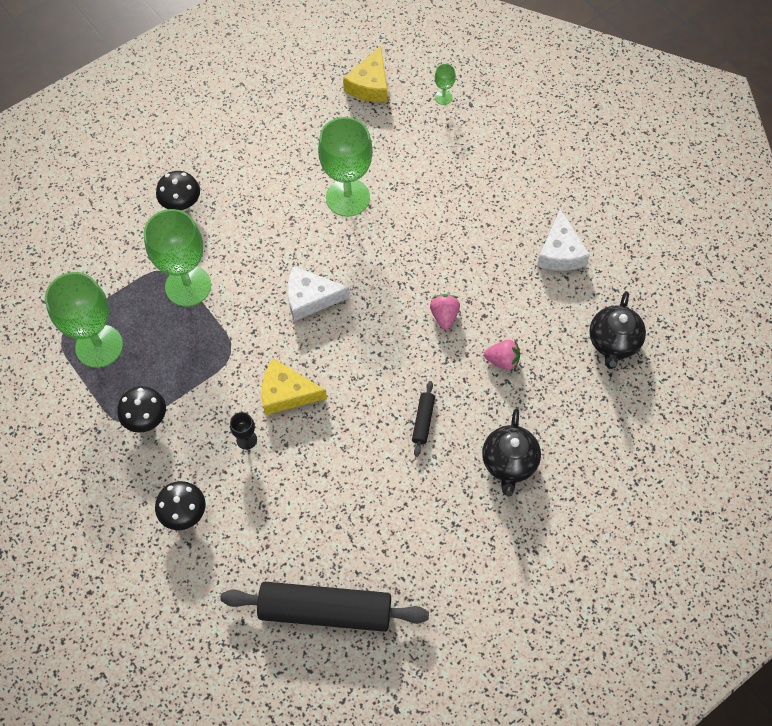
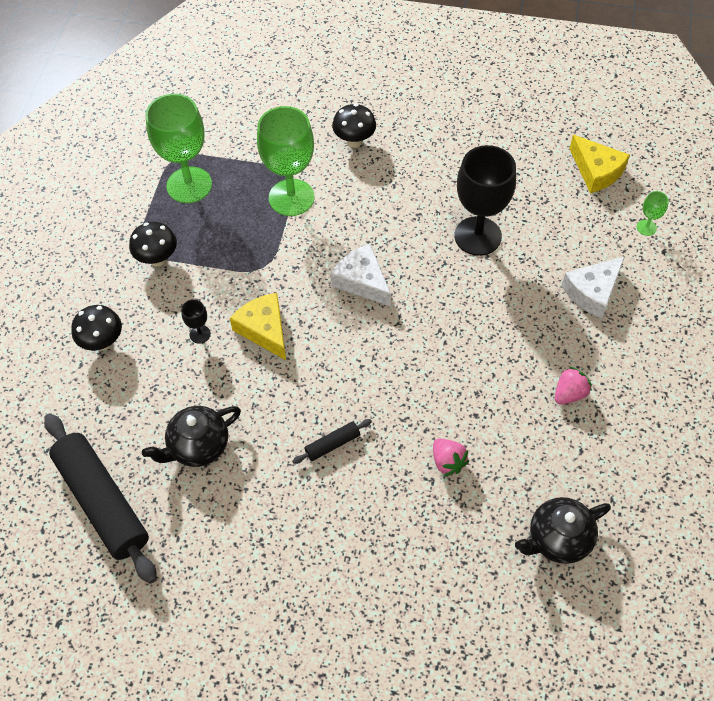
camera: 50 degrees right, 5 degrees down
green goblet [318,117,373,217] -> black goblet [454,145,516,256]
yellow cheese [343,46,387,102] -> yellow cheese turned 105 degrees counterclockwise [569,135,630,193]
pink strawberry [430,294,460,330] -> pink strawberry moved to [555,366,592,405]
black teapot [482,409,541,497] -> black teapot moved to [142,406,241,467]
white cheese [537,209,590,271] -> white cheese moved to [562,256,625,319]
**********
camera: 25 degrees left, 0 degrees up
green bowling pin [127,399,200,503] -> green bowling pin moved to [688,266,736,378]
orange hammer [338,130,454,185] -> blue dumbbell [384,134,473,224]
**********
▸ Problem statement: In the listing, find every line with the word "cheese" and return it.

▸ Answer box:
yellow cheese [343,46,387,102] -> yellow cheese turned 105 degrees counterclockwise [569,135,630,193]
white cheese [537,209,590,271] -> white cheese moved to [562,256,625,319]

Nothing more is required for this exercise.